Try it:
Put all the lines below into a Markdown table with the columns No. and Text, numbering the rows and leaving out blank lines and pictures.

Material for this exercise:
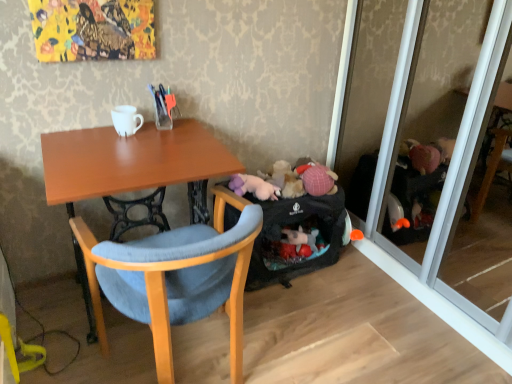
Question: Is wooden chair at center positioned behind white glossy coffee cup at upper center?

Choices:
 (A) no
 (B) yes

Answer: (A)

Question: Is wooden chair at center facing towards white glossy coffee cup at upper center?

Choices:
 (A) yes
 (B) no

Answer: (A)

Question: Can you confirm if wooden chair at center is positioned to the right of white glossy coffee cup at upper center?

Choices:
 (A) yes
 (B) no

Answer: (A)

Question: Considering the relative sizes of wooden chair at center and white glossy coffee cup at upper center in the image provided, is wooden chair at center thinner than white glossy coffee cup at upper center?

Choices:
 (A) no
 (B) yes

Answer: (A)

Question: Considering the relative sizes of wooden chair at center and white glossy coffee cup at upper center in the image provided, is wooden chair at center shorter than white glossy coffee cup at upper center?

Choices:
 (A) no
 (B) yes

Answer: (A)

Question: Is point (145, 248) positioned closer to the camera than point (284, 273)?

Choices:
 (A) farther
 (B) closer

Answer: (B)

Question: From a real-world perspective, is wooden chair at center physically located above or below black fabric luggage at lower right?

Choices:
 (A) below
 (B) above

Answer: (B)

Question: Considering the positions of wooden chair at center and black fabric luggage at lower right in the image, is wooden chair at center taller or shorter than black fabric luggage at lower right?

Choices:
 (A) short
 (B) tall

Answer: (B)

Question: Considering the positions of wooden chair at center and black fabric luggage at lower right in the image, is wooden chair at center wider or thinner than black fabric luggage at lower right?

Choices:
 (A) thin
 (B) wide

Answer: (B)

Question: Is point (339, 251) closer or farther from the camera than point (234, 233)?

Choices:
 (A) closer
 (B) farther

Answer: (B)

Question: From a real-world perspective, is black fabric luggage at lower right above or below wooden chair at center?

Choices:
 (A) below
 (B) above

Answer: (A)

Question: In terms of size, does black fabric luggage at lower right appear bigger or smaller than wooden chair at center?

Choices:
 (A) small
 (B) big

Answer: (A)

Question: From the image's perspective, is black fabric luggage at lower right located above or below wooden chair at center?

Choices:
 (A) above
 (B) below

Answer: (A)

Question: From a real-world perspective, relative to black fabric luggage at lower right, is transparent glass screen door at right vertically above or below?

Choices:
 (A) below
 (B) above

Answer: (B)

Question: Looking at their shapes, would you say transparent glass screen door at right is wider or thinner than black fabric luggage at lower right?

Choices:
 (A) wide
 (B) thin

Answer: (A)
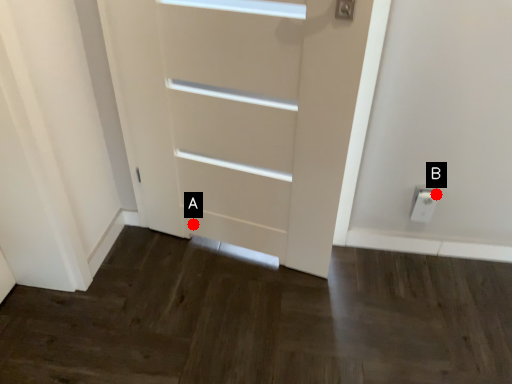
Question: Two points are circled on the image, labeled by A and B beside each circle. Which of the following is the closest to the observer?

Choices:
 (A) A is closer
 (B) B is closer

Answer: (B)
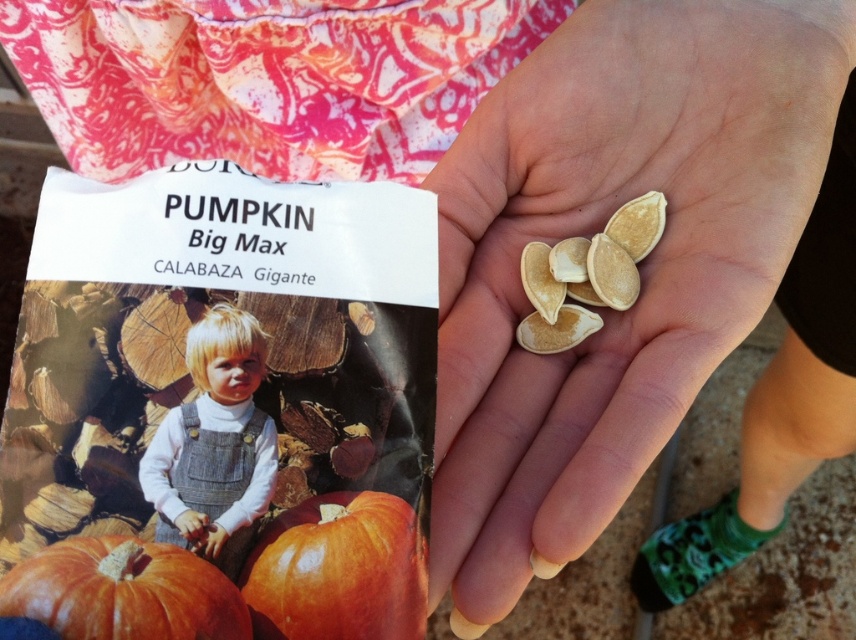
Is smooth beige seeds at center bigger than light brown denim overalls at center?

Correct, smooth beige seeds at center is larger in size than light brown denim overalls at center.

Is point (773, 202) positioned before point (170, 502)?

No, (773, 202) is behind (170, 502).

Does point (527, 131) come behind point (207, 392)?

Yes, point (527, 131) is farther from viewer.

Locate an element on the screen. This screenshot has height=640, width=856. smooth beige seeds at center is located at coordinates (642, 268).

From the picture: Is light brown denim overalls at center closer to the viewer compared to white matte pumpkin seeds at center?

Yes, it is in front of white matte pumpkin seeds at center.

Which is behind, point (235, 522) or point (525, 330)?

The point (525, 330) is more distant.

Locate an element on the screen. light brown denim overalls at center is located at coordinates (214, 444).

The height and width of the screenshot is (640, 856). What do you see at coordinates (214, 444) in the screenshot?
I see `light brown denim overalls at center` at bounding box center [214, 444].

Is point (188, 454) positioned behind point (134, 614)?

Yes, point (188, 454) is farther from viewer.

Find the location of `light brown denim overalls at center`. light brown denim overalls at center is located at coordinates (214, 444).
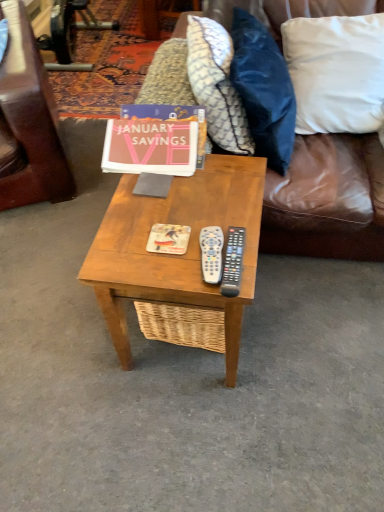
Where is `vacant space behind matte orange magazine at center`? The width and height of the screenshot is (384, 512). vacant space behind matte orange magazine at center is located at coordinates (175, 195).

Response box:
| No. | Text |
|---|---|
| 1 | Question: Is wooden chair at center positioned behind white glossy coffee cup at upper center? |
| 2 | Choices: |
| 3 |  (A) no |
| 4 |  (B) yes |
| 5 | Answer: (A) |
| 6 | Question: Is wooden chair at center facing towards white glossy coffee cup at upper center? |
| 7 | Choices: |
| 8 |  (A) yes |
| 9 |  (B) no |
| 10 | Answer: (A) |
| 11 | Question: Can you confirm if wooden chair at center is positioned to the right of white glossy coffee cup at upper center? |
| 12 | Choices: |
| 13 |  (A) yes |
| 14 |  (B) no |
| 15 | Answer: (A) |
| 16 | Question: Considering the relative sizes of wooden chair at center and white glossy coffee cup at upper center in the image provided, is wooden chair at center thinner than white glossy coffee cup at upper center? |
| 17 | Choices: |
| 18 |  (A) no |
| 19 |  (B) yes |
| 20 | Answer: (A) |
| 21 | Question: Considering the relative sizes of wooden chair at center and white glossy coffee cup at upper center in the image provided, is wooden chair at center shorter than white glossy coffee cup at upper center? |
| 22 | Choices: |
| 23 |  (A) no |
| 24 |  (B) yes |
| 25 | Answer: (A) |
| 26 | Question: Is point (145, 248) positioned closer to the camera than point (284, 273)? |
| 27 | Choices: |
| 28 |  (A) farther |
| 29 |  (B) closer |
| 30 | Answer: (B) |
| 31 | Question: From a real-world perspective, is wooden chair at center physically located above or below black fabric luggage at lower right? |
| 32 | Choices: |
| 33 |  (A) below |
| 34 |  (B) above |
| 35 | Answer: (B) |
| 36 | Question: Considering the positions of wooden chair at center and black fabric luggage at lower right in the image, is wooden chair at center taller or shorter than black fabric luggage at lower right? |
| 37 | Choices: |
| 38 |  (A) short |
| 39 |  (B) tall |
| 40 | Answer: (B) |
| 41 | Question: Considering the positions of wooden chair at center and black fabric luggage at lower right in the image, is wooden chair at center wider or thinner than black fabric luggage at lower right? |
| 42 | Choices: |
| 43 |  (A) thin |
| 44 |  (B) wide |
| 45 | Answer: (B) |
| 46 | Question: Is point (339, 251) closer or farther from the camera than point (234, 233)? |
| 47 | Choices: |
| 48 |  (A) closer |
| 49 |  (B) farther |
| 50 | Answer: (B) |
| 51 | Question: From a real-world perspective, is black fabric luggage at lower right above or below wooden chair at center? |
| 52 | Choices: |
| 53 |  (A) below |
| 54 |  (B) above |
| 55 | Answer: (A) |
| 56 | Question: In terms of size, does black fabric luggage at lower right appear bigger or smaller than wooden chair at center? |
| 57 | Choices: |
| 58 |  (A) small |
| 59 |  (B) big |
| 60 | Answer: (A) |
| 61 | Question: From the image's perspective, is black fabric luggage at lower right located above or below wooden chair at center? |
| 62 | Choices: |
| 63 |  (A) above |
| 64 |  (B) below |
| 65 | Answer: (A) |
| 66 | Question: From a real-world perspective, relative to black fabric luggage at lower right, is transparent glass screen door at right vertically above or below? |
| 67 | Choices: |
| 68 |  (A) below |
| 69 |  (B) above |
| 70 | Answer: (B) |
| 71 | Question: Looking at their shapes, would you say transparent glass screen door at right is wider or thinner than black fabric luggage at lower right? |
| 72 | Choices: |
| 73 |  (A) wide |
| 74 |  (B) thin |
| 75 | Answer: (A) |
| 76 | Question: Two points are circled on the image, labeled by A and B beside each circle. Which of the following is the closest to the observer? |
| 77 | Choices: |
| 78 |  (A) A is closer |
| 79 |  (B) B is closer |
| 80 | Answer: (B) |
| 81 | Is smooth beige seeds at center bigger than light brown denim overalls at center? |
| 82 | Correct, smooth beige seeds at center is larger in size than light brown denim overalls at center. |
| 83 | Is point (773, 202) positioned before point (170, 502)? |
| 84 | No, (773, 202) is behind (170, 502). |
| 85 | Does point (527, 131) come behind point (207, 392)? |
| 86 | Yes, point (527, 131) is farther from viewer. |
| 87 | Locate an element on the screen. This screenshot has height=640, width=856. smooth beige seeds at center is located at coordinates (642, 268). |
| 88 | From the picture: Is light brown denim overalls at center closer to the viewer compared to white matte pumpkin seeds at center? |
| 89 | Yes, it is in front of white matte pumpkin seeds at center. |
| 90 | Which is behind, point (235, 522) or point (525, 330)? |
| 91 | The point (525, 330) is more distant. |
| 92 | Locate an element on the screen. light brown denim overalls at center is located at coordinates (214, 444). |
| 93 | The height and width of the screenshot is (640, 856). What do you see at coordinates (214, 444) in the screenshot? |
| 94 | I see `light brown denim overalls at center` at bounding box center [214, 444]. |
| 95 | Is point (188, 454) positioned behind point (134, 614)? |
| 96 | Yes, point (188, 454) is farther from viewer. |
| 97 | Find the location of `light brown denim overalls at center`. light brown denim overalls at center is located at coordinates (214, 444). |
| 98 | Where is `vacant space behind matte orange magazine at center`? The width and height of the screenshot is (384, 512). vacant space behind matte orange magazine at center is located at coordinates (175, 195). |